(Content revision data)

--

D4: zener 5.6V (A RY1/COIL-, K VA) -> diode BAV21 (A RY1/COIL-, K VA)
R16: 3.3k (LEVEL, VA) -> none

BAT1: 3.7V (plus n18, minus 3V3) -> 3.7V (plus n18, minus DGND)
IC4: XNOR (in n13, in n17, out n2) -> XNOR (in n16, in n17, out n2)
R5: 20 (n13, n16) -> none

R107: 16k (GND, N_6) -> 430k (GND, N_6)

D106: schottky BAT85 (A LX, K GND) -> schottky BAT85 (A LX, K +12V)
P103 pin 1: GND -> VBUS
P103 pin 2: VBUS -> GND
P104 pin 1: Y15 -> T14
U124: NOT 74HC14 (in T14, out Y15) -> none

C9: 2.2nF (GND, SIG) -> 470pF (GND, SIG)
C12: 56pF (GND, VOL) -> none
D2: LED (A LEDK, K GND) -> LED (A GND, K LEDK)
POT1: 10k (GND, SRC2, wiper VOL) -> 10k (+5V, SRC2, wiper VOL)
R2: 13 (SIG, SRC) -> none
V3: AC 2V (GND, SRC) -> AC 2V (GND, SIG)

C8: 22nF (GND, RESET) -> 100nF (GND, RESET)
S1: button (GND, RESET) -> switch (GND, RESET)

--

**Exercise objective:**
When you reach the end of the data, retype all of it exactly.

**Expected output:**
D4: zener 5.6V (A RY1/COIL-, K VA) -> diode BAV21 (A RY1/COIL-, K VA)
R16: 3.3k (LEVEL, VA) -> none

BAT1: 3.7V (plus n18, minus 3V3) -> 3.7V (plus n18, minus DGND)
IC4: XNOR (in n13, in n17, out n2) -> XNOR (in n16, in n17, out n2)
R5: 20 (n13, n16) -> none

R107: 16k (GND, N_6) -> 430k (GND, N_6)

D106: schottky BAT85 (A LX, K GND) -> schottky BAT85 (A LX, K +12V)
P103 pin 1: GND -> VBUS
P103 pin 2: VBUS -> GND
P104 pin 1: Y15 -> T14
U124: NOT 74HC14 (in T14, out Y15) -> none

C9: 2.2nF (GND, SIG) -> 470pF (GND, SIG)
C12: 56pF (GND, VOL) -> none
D2: LED (A LEDK, K GND) -> LED (A GND, K LEDK)
POT1: 10k (GND, SRC2, wiper VOL) -> 10k (+5V, SRC2, wiper VOL)
R2: 13 (SIG, SRC) -> none
V3: AC 2V (GND, SRC) -> AC 2V (GND, SIG)

C8: 22nF (GND, RESET) -> 100nF (GND, RESET)
S1: button (GND, RESET) -> switch (GND, RESET)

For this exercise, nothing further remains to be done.